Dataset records
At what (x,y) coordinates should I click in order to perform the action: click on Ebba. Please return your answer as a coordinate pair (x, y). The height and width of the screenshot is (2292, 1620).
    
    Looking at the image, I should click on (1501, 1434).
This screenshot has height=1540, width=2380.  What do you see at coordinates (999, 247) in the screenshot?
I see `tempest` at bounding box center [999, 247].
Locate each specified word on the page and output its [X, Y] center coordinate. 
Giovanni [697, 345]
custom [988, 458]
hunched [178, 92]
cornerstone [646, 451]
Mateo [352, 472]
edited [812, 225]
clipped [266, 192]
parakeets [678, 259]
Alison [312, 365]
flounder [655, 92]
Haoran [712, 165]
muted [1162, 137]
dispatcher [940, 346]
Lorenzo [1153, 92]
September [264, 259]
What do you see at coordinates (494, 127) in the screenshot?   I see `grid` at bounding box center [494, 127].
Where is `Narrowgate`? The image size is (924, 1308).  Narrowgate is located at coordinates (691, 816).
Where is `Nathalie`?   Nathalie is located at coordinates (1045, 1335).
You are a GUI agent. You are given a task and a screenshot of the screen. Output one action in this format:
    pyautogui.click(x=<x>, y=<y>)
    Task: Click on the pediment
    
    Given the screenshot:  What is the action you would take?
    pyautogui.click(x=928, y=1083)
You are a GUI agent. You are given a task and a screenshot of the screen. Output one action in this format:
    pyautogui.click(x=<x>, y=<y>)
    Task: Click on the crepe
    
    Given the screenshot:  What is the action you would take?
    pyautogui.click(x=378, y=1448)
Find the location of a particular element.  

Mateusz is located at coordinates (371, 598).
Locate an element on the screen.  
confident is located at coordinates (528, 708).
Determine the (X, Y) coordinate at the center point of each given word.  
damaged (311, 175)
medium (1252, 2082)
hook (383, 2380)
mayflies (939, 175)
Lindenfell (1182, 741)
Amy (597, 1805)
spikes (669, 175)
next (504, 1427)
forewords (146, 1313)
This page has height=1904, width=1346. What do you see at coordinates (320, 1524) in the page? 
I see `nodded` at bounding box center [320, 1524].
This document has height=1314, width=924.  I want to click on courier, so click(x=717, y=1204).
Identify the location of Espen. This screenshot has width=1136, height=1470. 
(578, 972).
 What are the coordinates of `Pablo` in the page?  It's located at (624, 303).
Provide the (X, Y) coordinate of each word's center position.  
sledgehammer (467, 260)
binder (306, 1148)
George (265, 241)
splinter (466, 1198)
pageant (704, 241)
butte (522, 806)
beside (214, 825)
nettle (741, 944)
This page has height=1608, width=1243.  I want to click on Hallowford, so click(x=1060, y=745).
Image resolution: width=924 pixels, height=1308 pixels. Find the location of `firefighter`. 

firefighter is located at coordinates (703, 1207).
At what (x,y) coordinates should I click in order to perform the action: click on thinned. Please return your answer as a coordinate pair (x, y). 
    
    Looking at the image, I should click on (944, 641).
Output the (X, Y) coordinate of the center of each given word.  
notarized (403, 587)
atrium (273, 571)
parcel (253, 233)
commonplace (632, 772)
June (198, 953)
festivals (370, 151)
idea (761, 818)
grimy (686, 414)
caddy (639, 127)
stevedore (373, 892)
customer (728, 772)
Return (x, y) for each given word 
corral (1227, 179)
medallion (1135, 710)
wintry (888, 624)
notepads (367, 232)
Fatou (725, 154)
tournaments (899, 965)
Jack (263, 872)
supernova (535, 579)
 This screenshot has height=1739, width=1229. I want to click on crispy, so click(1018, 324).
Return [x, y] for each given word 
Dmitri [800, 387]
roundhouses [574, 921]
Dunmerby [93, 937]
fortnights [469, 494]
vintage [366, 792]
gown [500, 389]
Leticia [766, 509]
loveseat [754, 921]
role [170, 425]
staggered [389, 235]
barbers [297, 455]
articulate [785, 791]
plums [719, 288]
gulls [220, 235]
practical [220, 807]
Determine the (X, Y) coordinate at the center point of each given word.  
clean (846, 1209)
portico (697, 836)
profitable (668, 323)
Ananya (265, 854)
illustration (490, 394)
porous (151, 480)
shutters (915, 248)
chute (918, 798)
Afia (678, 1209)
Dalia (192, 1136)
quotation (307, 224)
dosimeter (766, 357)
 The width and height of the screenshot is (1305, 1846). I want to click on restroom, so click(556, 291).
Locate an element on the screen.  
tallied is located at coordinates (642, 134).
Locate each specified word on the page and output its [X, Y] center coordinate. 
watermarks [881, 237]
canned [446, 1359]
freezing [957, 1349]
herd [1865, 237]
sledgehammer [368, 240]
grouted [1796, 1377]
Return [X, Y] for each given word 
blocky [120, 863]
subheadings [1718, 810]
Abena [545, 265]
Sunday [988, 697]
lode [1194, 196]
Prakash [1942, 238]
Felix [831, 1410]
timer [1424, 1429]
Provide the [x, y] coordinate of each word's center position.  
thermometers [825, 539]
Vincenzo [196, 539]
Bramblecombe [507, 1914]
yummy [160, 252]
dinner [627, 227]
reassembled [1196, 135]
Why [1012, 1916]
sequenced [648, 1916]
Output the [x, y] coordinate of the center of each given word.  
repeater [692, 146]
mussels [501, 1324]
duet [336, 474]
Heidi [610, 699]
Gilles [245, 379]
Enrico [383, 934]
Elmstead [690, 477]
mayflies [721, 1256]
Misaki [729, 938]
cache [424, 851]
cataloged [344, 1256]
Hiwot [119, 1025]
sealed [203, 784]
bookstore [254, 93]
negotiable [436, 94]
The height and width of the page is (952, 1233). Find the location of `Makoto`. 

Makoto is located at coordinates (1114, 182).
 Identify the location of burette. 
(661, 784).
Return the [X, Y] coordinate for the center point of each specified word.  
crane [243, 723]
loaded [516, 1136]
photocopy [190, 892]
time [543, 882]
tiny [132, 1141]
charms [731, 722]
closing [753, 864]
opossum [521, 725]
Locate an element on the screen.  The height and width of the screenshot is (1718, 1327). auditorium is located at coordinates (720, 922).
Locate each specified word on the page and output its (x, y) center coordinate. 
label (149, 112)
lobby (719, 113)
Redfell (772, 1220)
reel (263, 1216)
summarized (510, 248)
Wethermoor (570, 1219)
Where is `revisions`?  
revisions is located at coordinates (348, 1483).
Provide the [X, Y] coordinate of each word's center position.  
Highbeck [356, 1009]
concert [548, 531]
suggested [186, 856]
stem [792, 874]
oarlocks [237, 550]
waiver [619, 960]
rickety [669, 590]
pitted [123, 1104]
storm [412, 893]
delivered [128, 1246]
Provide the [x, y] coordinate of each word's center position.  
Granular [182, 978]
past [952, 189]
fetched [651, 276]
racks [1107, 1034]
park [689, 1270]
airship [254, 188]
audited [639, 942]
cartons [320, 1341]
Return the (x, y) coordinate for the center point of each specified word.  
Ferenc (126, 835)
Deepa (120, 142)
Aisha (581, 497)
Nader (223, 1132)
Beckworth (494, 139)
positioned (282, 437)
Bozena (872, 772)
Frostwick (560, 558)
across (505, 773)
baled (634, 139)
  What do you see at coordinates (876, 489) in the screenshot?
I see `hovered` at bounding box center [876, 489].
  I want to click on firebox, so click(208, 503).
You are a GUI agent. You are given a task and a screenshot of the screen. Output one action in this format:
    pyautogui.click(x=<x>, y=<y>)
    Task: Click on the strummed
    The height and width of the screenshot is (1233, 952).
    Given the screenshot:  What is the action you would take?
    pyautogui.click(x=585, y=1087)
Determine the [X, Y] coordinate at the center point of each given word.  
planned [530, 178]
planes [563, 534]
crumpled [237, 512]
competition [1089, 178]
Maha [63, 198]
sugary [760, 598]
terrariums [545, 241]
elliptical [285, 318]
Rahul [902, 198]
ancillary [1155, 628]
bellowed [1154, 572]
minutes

▶ _What is needed_
Please extract every one of the lines above verbatim, with nothing changed.

▶ _Task result_
At what (x,y) coordinates should I click in order to perform the action: click on Ebba. Please return your answer as a coordinate pair (x, y). The height and width of the screenshot is (2292, 1620).
    
    Looking at the image, I should click on (1501, 1434).
This screenshot has height=1540, width=2380.  What do you see at coordinates (999, 247) in the screenshot?
I see `tempest` at bounding box center [999, 247].
Locate each specified word on the page and output its [X, Y] center coordinate. 
Giovanni [697, 345]
custom [988, 458]
hunched [178, 92]
cornerstone [646, 451]
Mateo [352, 472]
edited [812, 225]
clipped [266, 192]
parakeets [678, 259]
Alison [312, 365]
flounder [655, 92]
Haoran [712, 165]
muted [1162, 137]
dispatcher [940, 346]
Lorenzo [1153, 92]
September [264, 259]
What do you see at coordinates (494, 127) in the screenshot?   I see `grid` at bounding box center [494, 127].
Where is `Narrowgate`? The image size is (924, 1308).  Narrowgate is located at coordinates (691, 816).
Where is `Nathalie`?   Nathalie is located at coordinates (1045, 1335).
You are a GUI agent. You are given a task and a screenshot of the screen. Output one action in this format:
    pyautogui.click(x=<x>, y=<y>)
    Task: Click on the pediment
    
    Given the screenshot:  What is the action you would take?
    pyautogui.click(x=928, y=1083)
You are a GUI agent. You are given a task and a screenshot of the screen. Output one action in this format:
    pyautogui.click(x=<x>, y=<y>)
    Task: Click on the crepe
    
    Given the screenshot:  What is the action you would take?
    pyautogui.click(x=378, y=1448)
Find the location of a particular element.  

Mateusz is located at coordinates (371, 598).
Locate an element on the screen.  
confident is located at coordinates (528, 708).
Determine the (X, Y) coordinate at the center point of each given word.  
damaged (311, 175)
medium (1252, 2082)
hook (383, 2380)
mayflies (939, 175)
Lindenfell (1182, 741)
Amy (597, 1805)
spikes (669, 175)
next (504, 1427)
forewords (146, 1313)
This page has height=1904, width=1346. What do you see at coordinates (320, 1524) in the page? 
I see `nodded` at bounding box center [320, 1524].
This document has height=1314, width=924.  I want to click on courier, so click(x=717, y=1204).
Identify the location of Espen. This screenshot has width=1136, height=1470. 
(578, 972).
 What are the coordinates of `Pablo` in the page?  It's located at (624, 303).
Provide the (X, Y) coordinate of each word's center position.  
sledgehammer (467, 260)
binder (306, 1148)
George (265, 241)
splinter (466, 1198)
pageant (704, 241)
butte (522, 806)
beside (214, 825)
nettle (741, 944)
This page has height=1608, width=1243.  I want to click on Hallowford, so click(x=1060, y=745).
Image resolution: width=924 pixels, height=1308 pixels. Find the location of `firefighter`. 

firefighter is located at coordinates (703, 1207).
At what (x,y) coordinates should I click in order to perform the action: click on thinned. Please return your answer as a coordinate pair (x, y). 
    
    Looking at the image, I should click on (944, 641).
Output the (X, Y) coordinate of the center of each given word.  
notarized (403, 587)
atrium (273, 571)
parcel (253, 233)
commonplace (632, 772)
June (198, 953)
festivals (370, 151)
idea (761, 818)
grimy (686, 414)
caddy (639, 127)
stevedore (373, 892)
customer (728, 772)
Return (x, y) for each given word 
corral (1227, 179)
medallion (1135, 710)
wintry (888, 624)
notepads (367, 232)
Fatou (725, 154)
tournaments (899, 965)
Jack (263, 872)
supernova (535, 579)
 This screenshot has height=1739, width=1229. I want to click on crispy, so click(1018, 324).
Return [x, y] for each given word 
Dmitri [800, 387]
roundhouses [574, 921]
Dunmerby [93, 937]
fortnights [469, 494]
vintage [366, 792]
gown [500, 389]
Leticia [766, 509]
loveseat [754, 921]
role [170, 425]
staggered [389, 235]
barbers [297, 455]
articulate [785, 791]
plums [719, 288]
gulls [220, 235]
practical [220, 807]
Determine the (X, Y) coordinate at the center point of each given word.  
clean (846, 1209)
portico (697, 836)
profitable (668, 323)
Ananya (265, 854)
illustration (490, 394)
porous (151, 480)
shutters (915, 248)
chute (918, 798)
Afia (678, 1209)
Dalia (192, 1136)
quotation (307, 224)
dosimeter (766, 357)
 The width and height of the screenshot is (1305, 1846). I want to click on restroom, so click(556, 291).
Locate an element on the screen.  
tallied is located at coordinates (642, 134).
Locate each specified word on the page and output its [X, Y] center coordinate. 
watermarks [881, 237]
canned [446, 1359]
freezing [957, 1349]
herd [1865, 237]
sledgehammer [368, 240]
grouted [1796, 1377]
Return [X, Y] for each given word 
blocky [120, 863]
subheadings [1718, 810]
Abena [545, 265]
Sunday [988, 697]
lode [1194, 196]
Prakash [1942, 238]
Felix [831, 1410]
timer [1424, 1429]
Provide the [x, y] coordinate of each word's center position.  
thermometers [825, 539]
Vincenzo [196, 539]
Bramblecombe [507, 1914]
yummy [160, 252]
dinner [627, 227]
reassembled [1196, 135]
Why [1012, 1916]
sequenced [648, 1916]
Output the [x, y] coordinate of the center of each given word.  
repeater [692, 146]
mussels [501, 1324]
duet [336, 474]
Heidi [610, 699]
Gilles [245, 379]
Enrico [383, 934]
Elmstead [690, 477]
mayflies [721, 1256]
Misaki [729, 938]
cache [424, 851]
cataloged [344, 1256]
Hiwot [119, 1025]
sealed [203, 784]
bookstore [254, 93]
negotiable [436, 94]
The height and width of the page is (952, 1233). Find the location of `Makoto`. 

Makoto is located at coordinates (1114, 182).
 Identify the location of burette. 
(661, 784).
Return the [X, Y] coordinate for the center point of each specified word.  
crane [243, 723]
loaded [516, 1136]
photocopy [190, 892]
time [543, 882]
tiny [132, 1141]
charms [731, 722]
closing [753, 864]
opossum [521, 725]
Locate an element on the screen.  The height and width of the screenshot is (1718, 1327). auditorium is located at coordinates (720, 922).
Locate each specified word on the page and output its (x, y) center coordinate. 
label (149, 112)
lobby (719, 113)
Redfell (772, 1220)
reel (263, 1216)
summarized (510, 248)
Wethermoor (570, 1219)
Where is `revisions`?  
revisions is located at coordinates (348, 1483).
Provide the [X, Y] coordinate of each word's center position.  
Highbeck [356, 1009]
concert [548, 531]
suggested [186, 856]
stem [792, 874]
oarlocks [237, 550]
waiver [619, 960]
rickety [669, 590]
pitted [123, 1104]
storm [412, 893]
delivered [128, 1246]
Provide the [x, y] coordinate of each word's center position.  
Granular [182, 978]
past [952, 189]
fetched [651, 276]
racks [1107, 1034]
park [689, 1270]
airship [254, 188]
audited [639, 942]
cartons [320, 1341]
Return the (x, y) coordinate for the center point of each specified word.  
Ferenc (126, 835)
Deepa (120, 142)
Aisha (581, 497)
Nader (223, 1132)
Beckworth (494, 139)
positioned (282, 437)
Bozena (872, 772)
Frostwick (560, 558)
across (505, 773)
baled (634, 139)
  What do you see at coordinates (876, 489) in the screenshot?
I see `hovered` at bounding box center [876, 489].
  I want to click on firebox, so click(208, 503).
You are a GUI agent. You are given a task and a screenshot of the screen. Output one action in this format:
    pyautogui.click(x=<x>, y=<y>)
    Task: Click on the strummed
    The height and width of the screenshot is (1233, 952).
    Given the screenshot:  What is the action you would take?
    pyautogui.click(x=585, y=1087)
Determine the [X, Y] coordinate at the center point of each given word.  
planned [530, 178]
planes [563, 534]
crumpled [237, 512]
competition [1089, 178]
Maha [63, 198]
sugary [760, 598]
terrariums [545, 241]
elliptical [285, 318]
Rahul [902, 198]
ancillary [1155, 628]
bellowed [1154, 572]
minutes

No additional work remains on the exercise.